### Input data

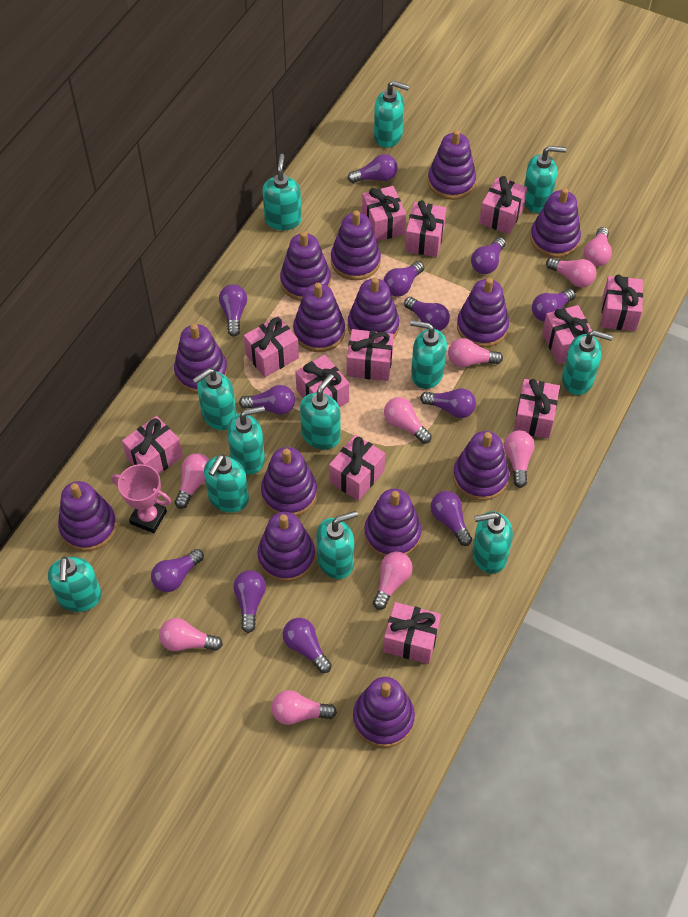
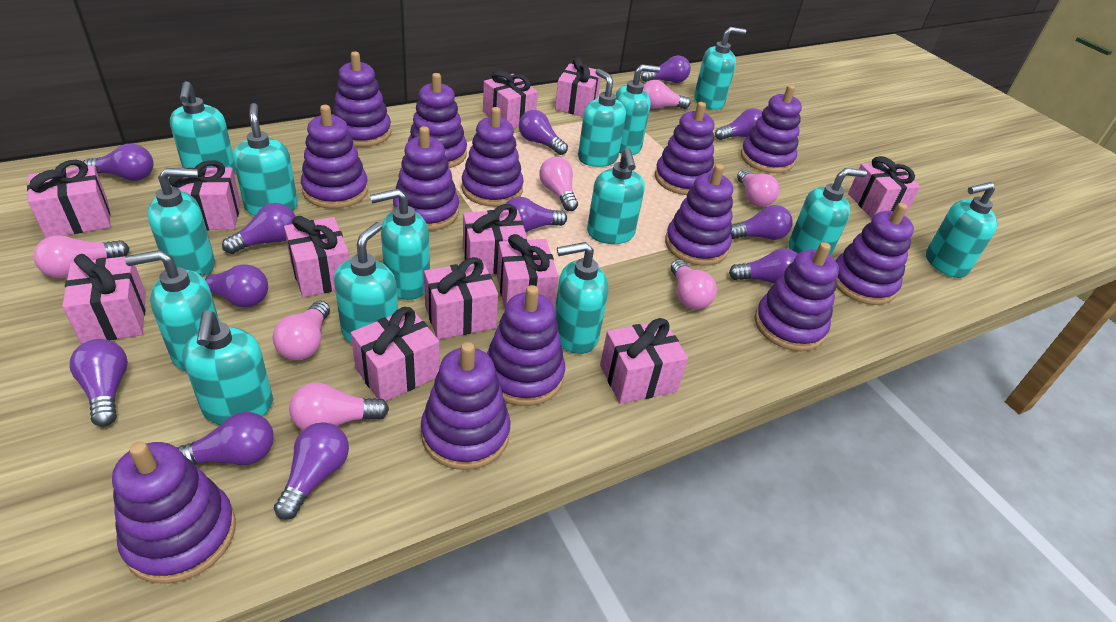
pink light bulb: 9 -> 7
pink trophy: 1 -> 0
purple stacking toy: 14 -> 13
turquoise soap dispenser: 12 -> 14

---

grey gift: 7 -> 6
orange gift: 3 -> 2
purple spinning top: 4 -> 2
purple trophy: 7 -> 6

### Activity
Identify each line of the material where the word "purple" shows up, and copy it.

### Answer box
purple stacking toy: 14 -> 13
purple spinning top: 4 -> 2
purple trophy: 7 -> 6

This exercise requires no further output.